▸ **DATA**:
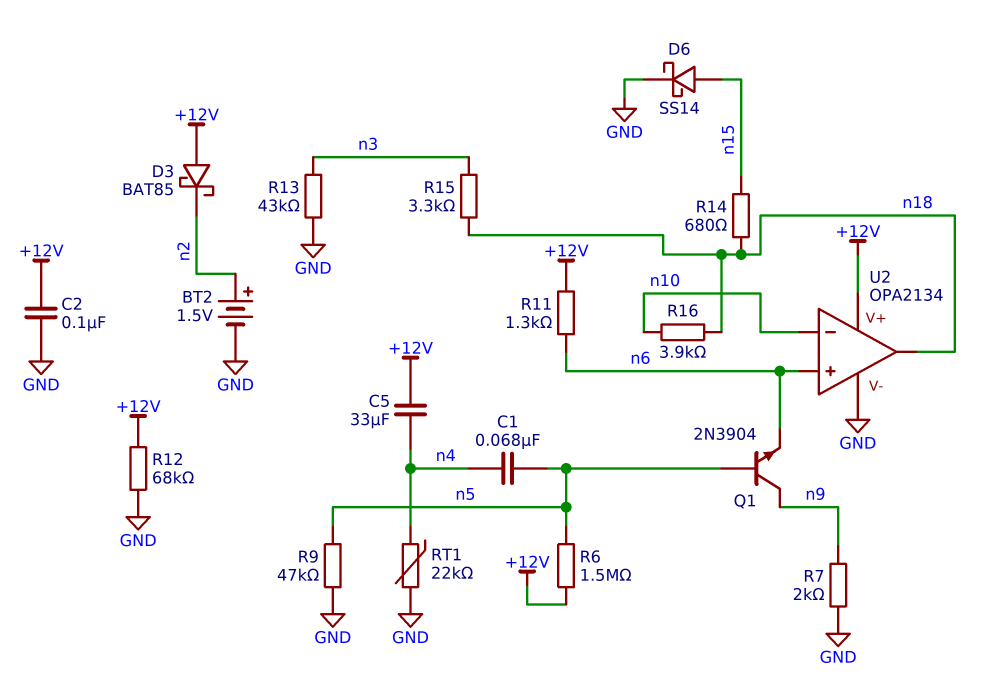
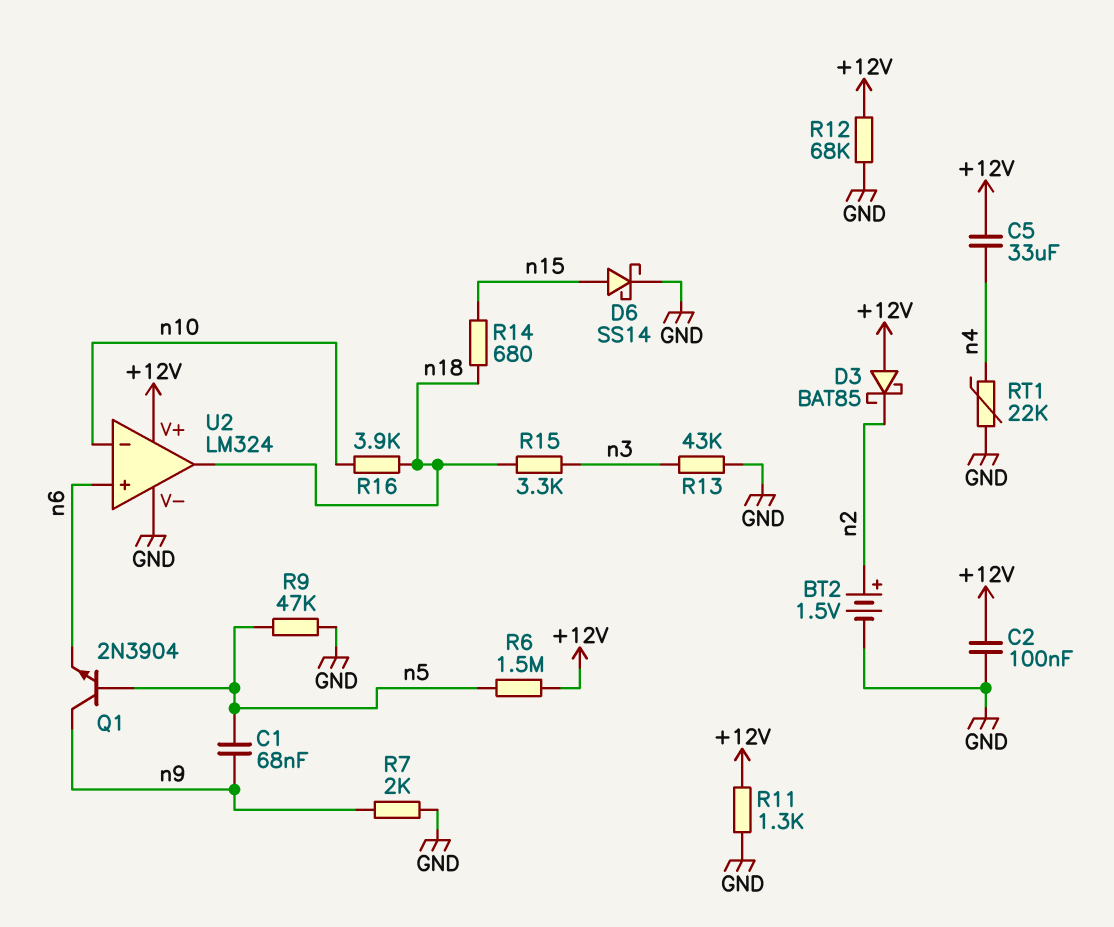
C1: 68nF (n4, n5) -> 68nF (n5, n9)
R11: 1.3k (+12V, n6) -> 1.3k (+12V, GND)
U2: OPA2134 -> LM324

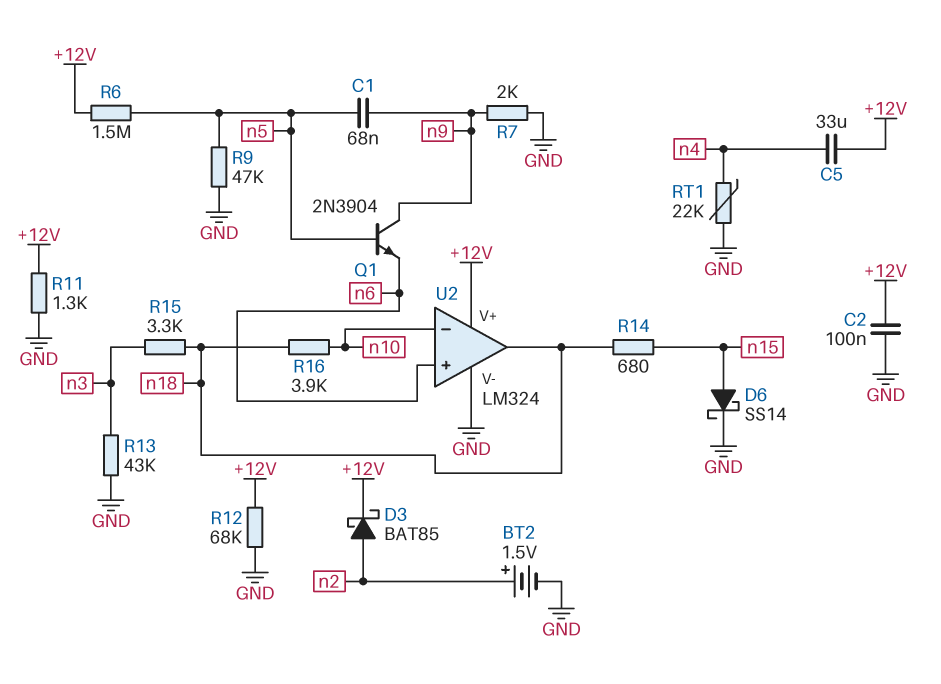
D3: schottky BAT85 (A +12V, K n2) -> schottky BAT85 (A n2, K +12V)

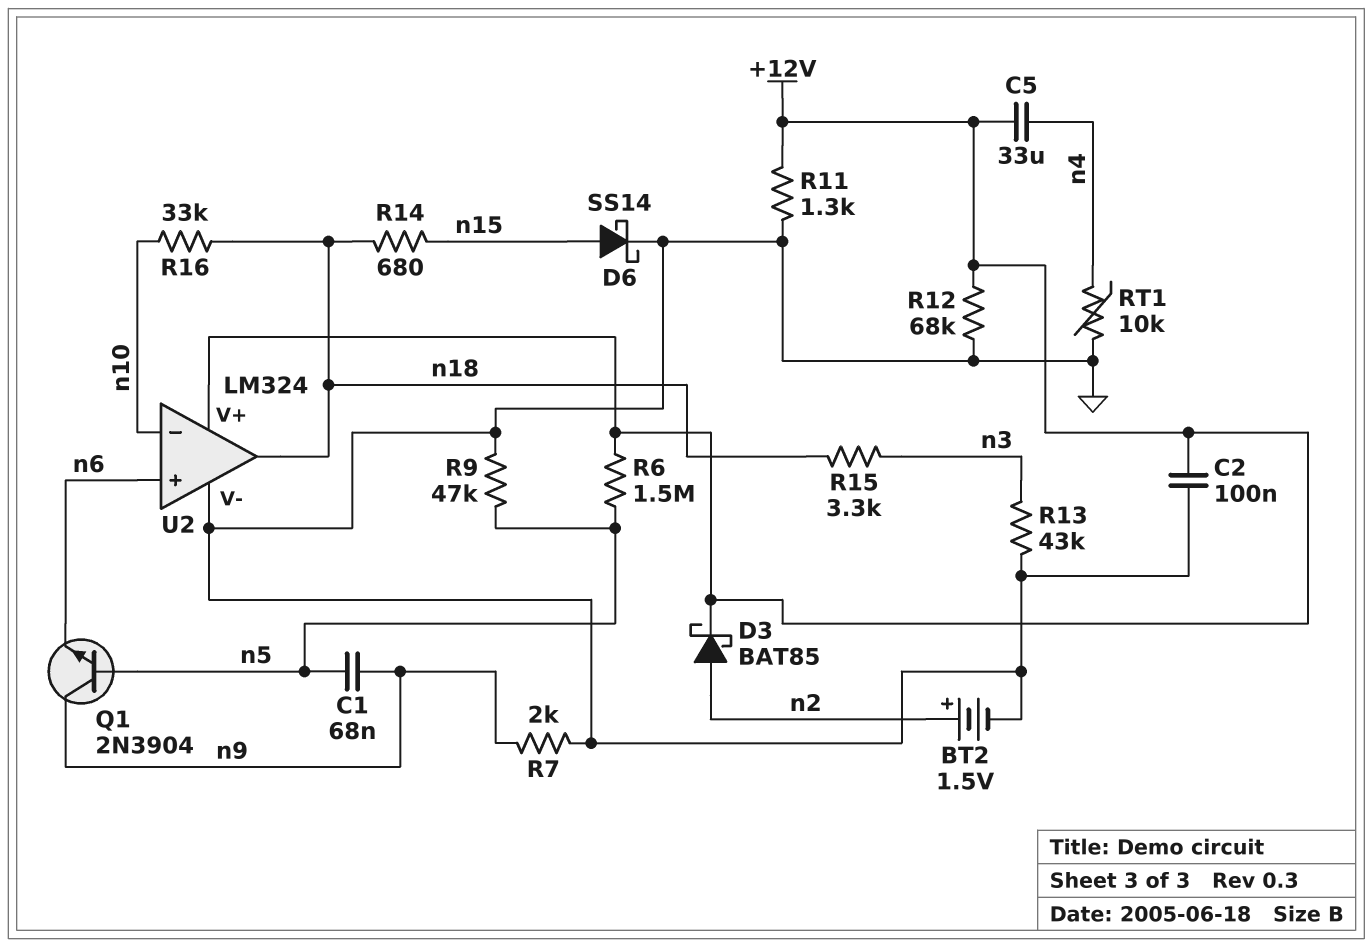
R16: 3.9k (n10, n18) -> 33k (n10, n18)
RT1: 22k (GND, n4) -> 10k (GND, n4)

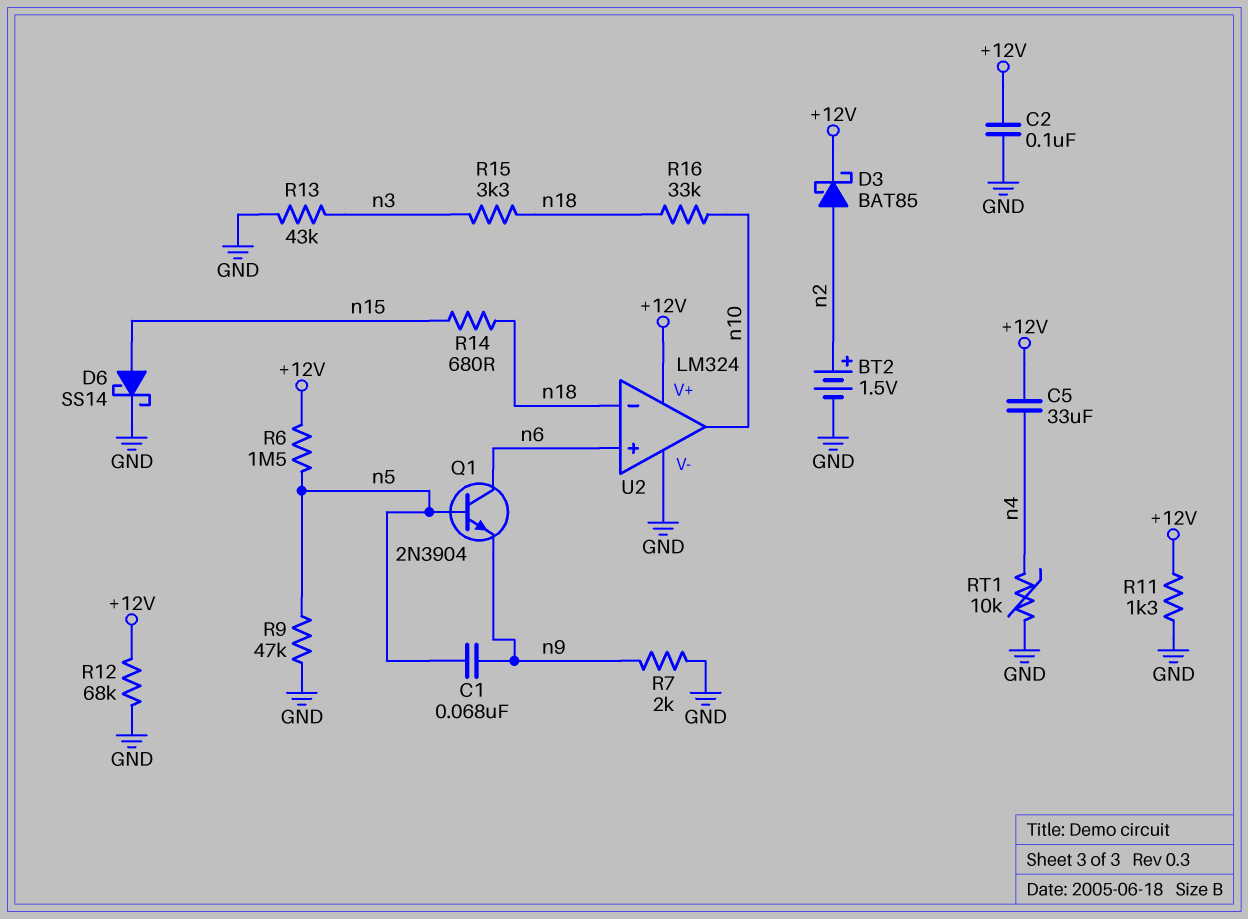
Q1: NPN 2N3904 (B n5, C n9, E n6) -> NPN 2N3904 (B n5, C n6, E n9)
U2 pin in-: n10 -> n18
U2 pin out: n18 -> n10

▸ **TASK TO COMPLETE**:
Taking the line containing "Q1: NPN 2N3904" as the first, please return it and every line after it through the end of the entries, exactly and only those.

▸ **SOLUTION FOR THIS PROBLEM**:
Q1: NPN 2N3904 (B n5, C n9, E n6) -> NPN 2N3904 (B n5, C n6, E n9)
U2 pin in-: n10 -> n18
U2 pin out: n18 -> n10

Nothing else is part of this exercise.